Restate the following data in its entirety, word for word and without images.

· · · ·

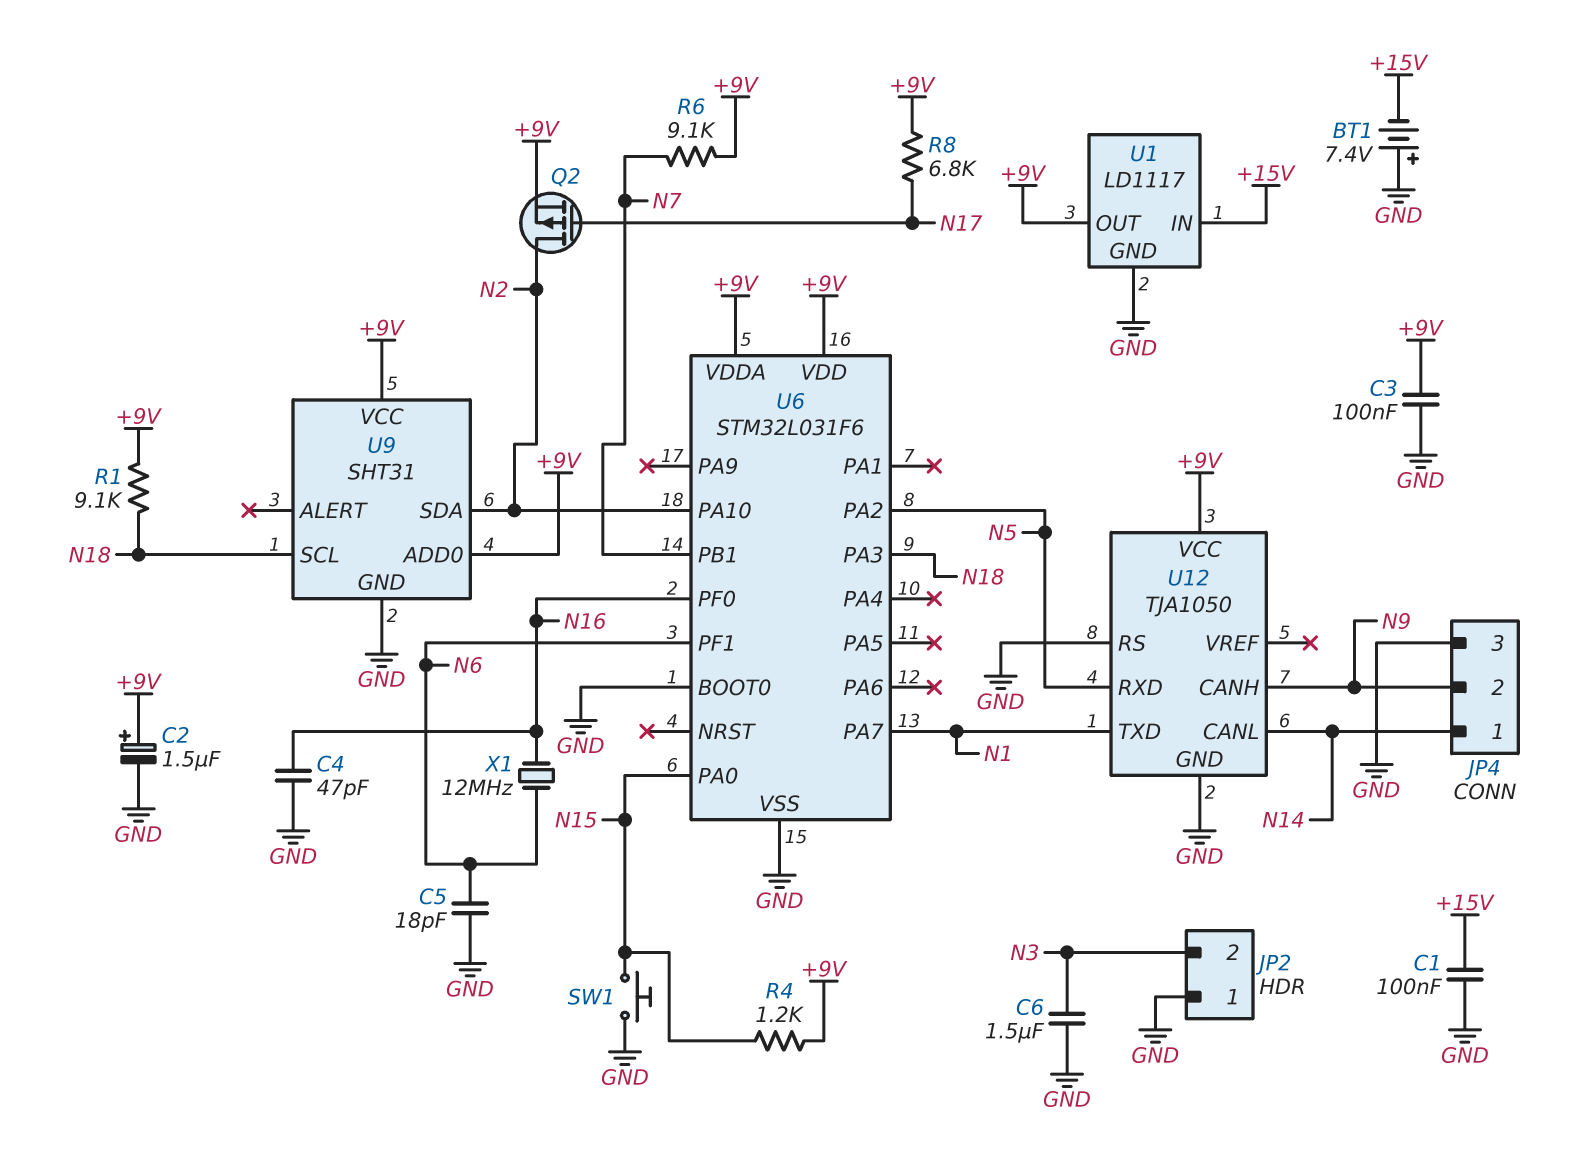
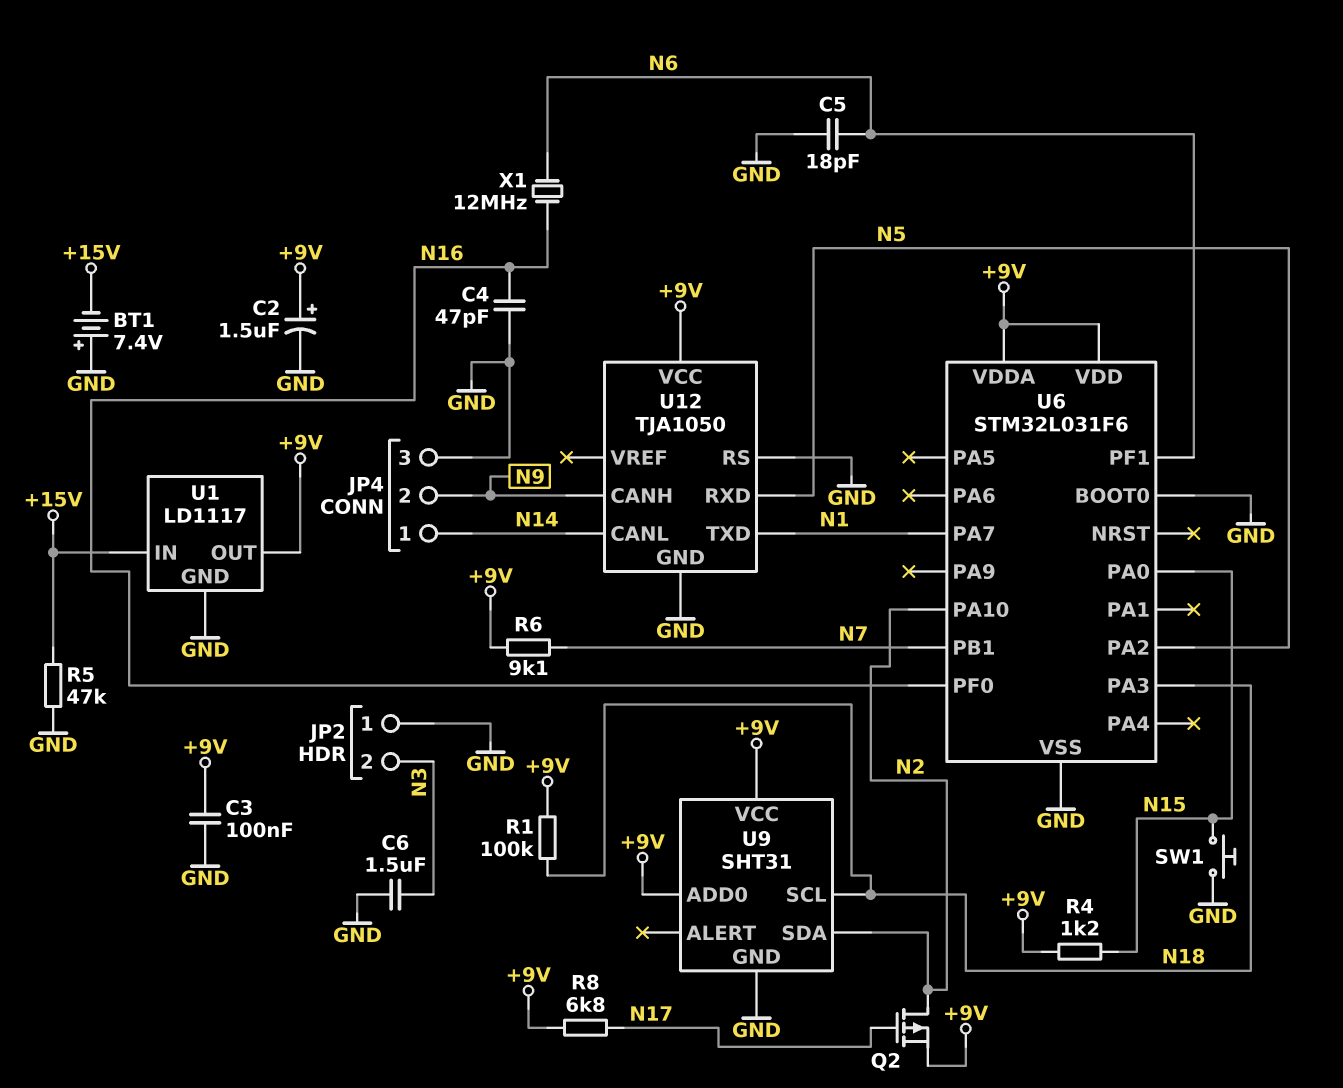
C1: 100nF (+15V, GND) -> none
R1: 9.1k (+9V, N18) -> 100k (+9V, N18)
R5: none -> 47k (+15V, GND)

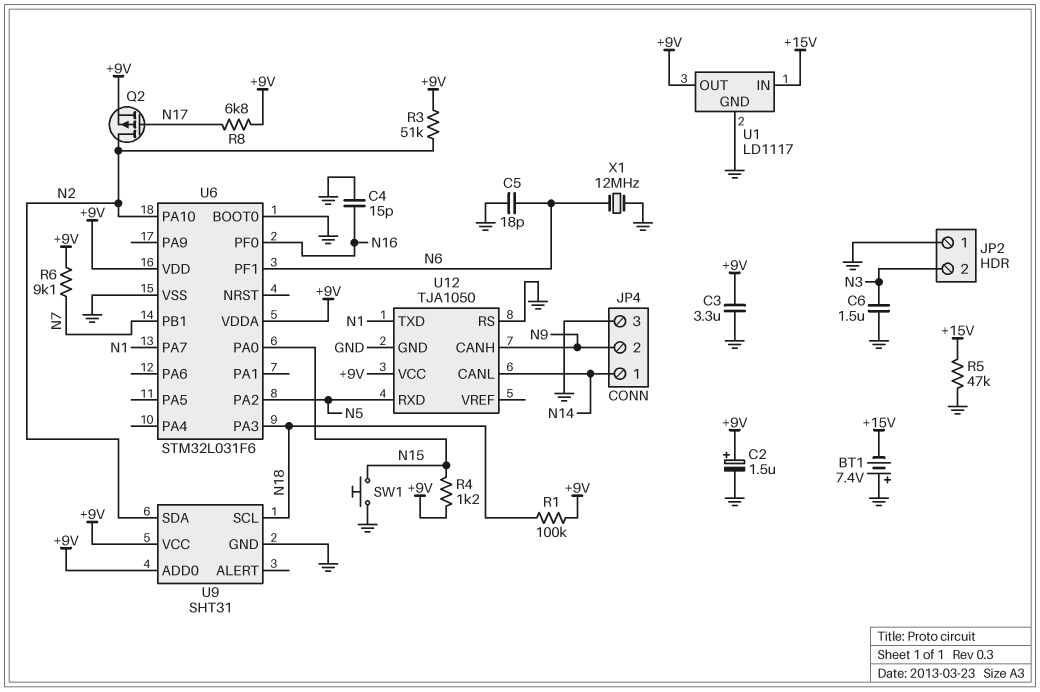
C3: 100nF (+9V, GND) -> 3.3uF (+9V, GND)
C4: 47pF (GND, N16) -> 15pF (GND, N16)
R3: none -> 51k (+9V, N2)
X1: 12MHz (N6, N16) -> 12MHz (GND, N6)

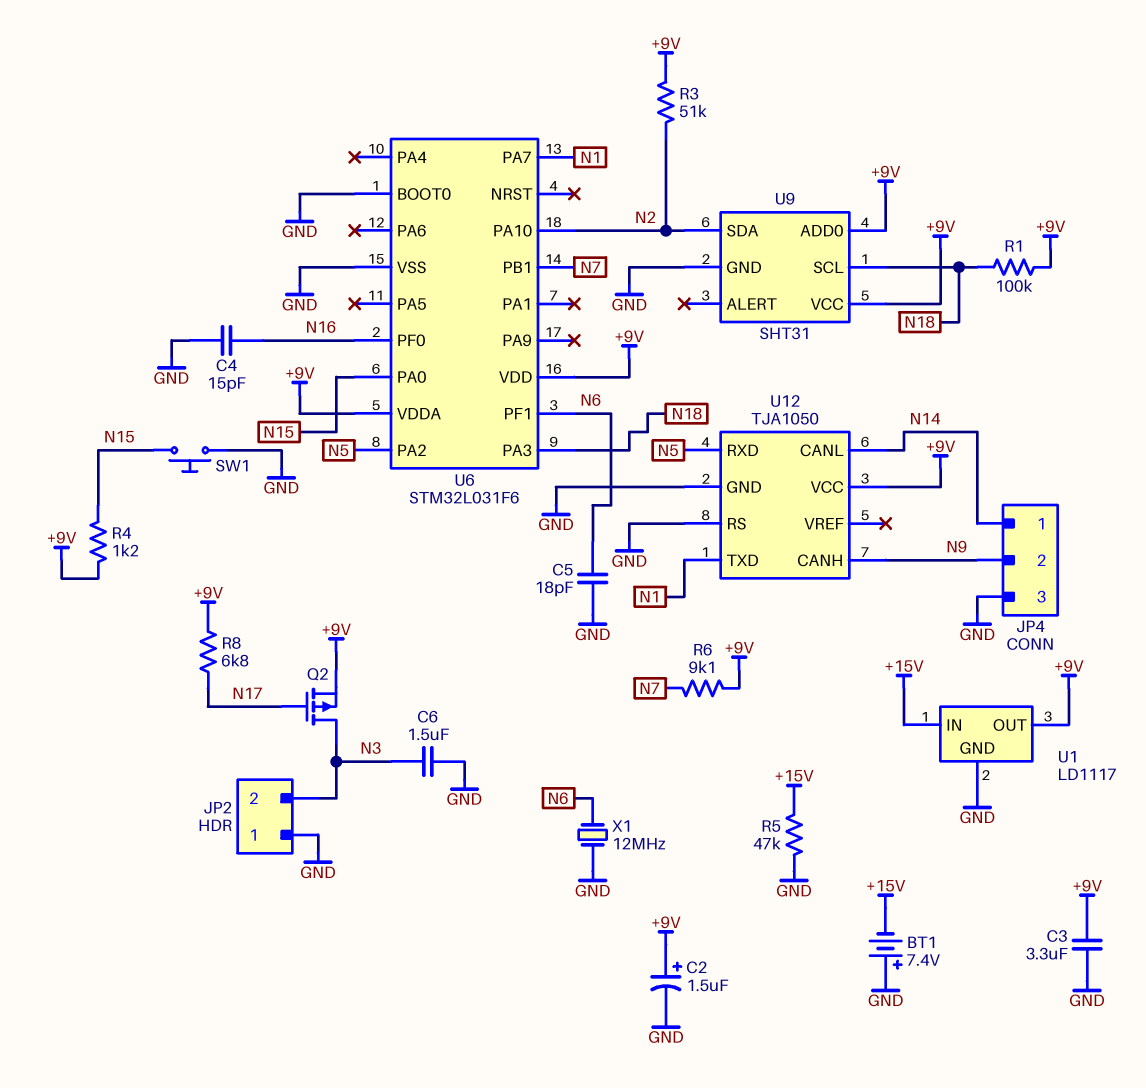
Q2: PMOS (G N17, D N2, S +9V) -> PMOS (G N17, D N3, S +9V)

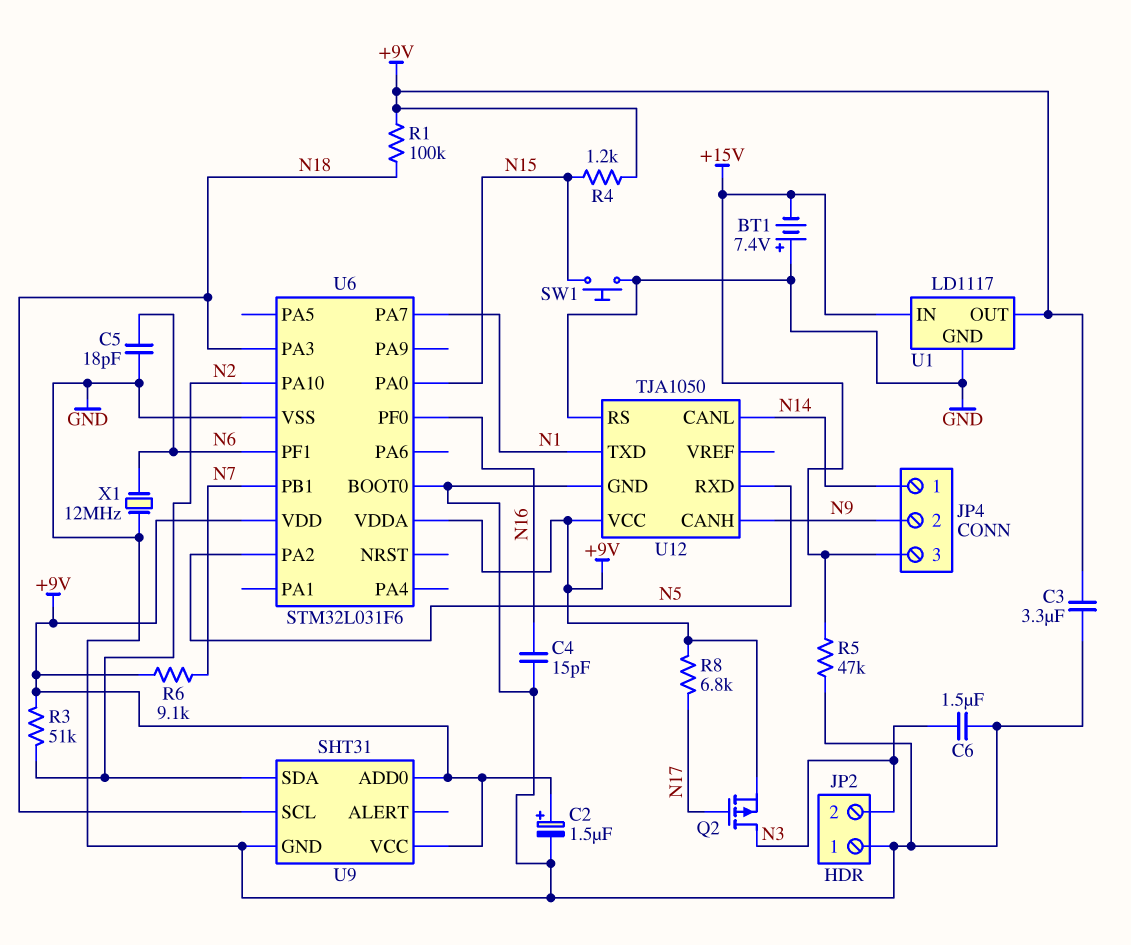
JP4 pin 3: GND -> +15V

· · · ·

_Response below:_
C1: 100nF (+15V, GND) -> none
R1: 9.1k (+9V, N18) -> 100k (+9V, N18)
R5: none -> 47k (+15V, GND)

C3: 100nF (+9V, GND) -> 3.3uF (+9V, GND)
C4: 47pF (GND, N16) -> 15pF (GND, N16)
R3: none -> 51k (+9V, N2)
X1: 12MHz (N6, N16) -> 12MHz (GND, N6)

Q2: PMOS (G N17, D N2, S +9V) -> PMOS (G N17, D N3, S +9V)

JP4 pin 3: GND -> +15V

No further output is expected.